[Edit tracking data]
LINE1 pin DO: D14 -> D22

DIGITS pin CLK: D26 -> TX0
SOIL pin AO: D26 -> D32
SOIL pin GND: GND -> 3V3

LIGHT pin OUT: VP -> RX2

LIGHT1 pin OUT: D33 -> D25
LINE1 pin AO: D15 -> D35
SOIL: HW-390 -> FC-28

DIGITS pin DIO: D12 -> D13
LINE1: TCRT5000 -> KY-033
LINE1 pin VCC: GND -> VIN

• **Prompt**
Every record must be transcribed precisely, down to the last character.

• **Exercise response**
LINE1 pin DO: D14 -> D22

DIGITS pin CLK: D26 -> TX0
SOIL pin AO: D26 -> D32
SOIL pin GND: GND -> 3V3

LIGHT pin OUT: VP -> RX2

LIGHT1 pin OUT: D33 -> D25
LINE1 pin AO: D15 -> D35
SOIL: HW-390 -> FC-28

DIGITS pin DIO: D12 -> D13
LINE1: TCRT5000 -> KY-033
LINE1 pin VCC: GND -> VIN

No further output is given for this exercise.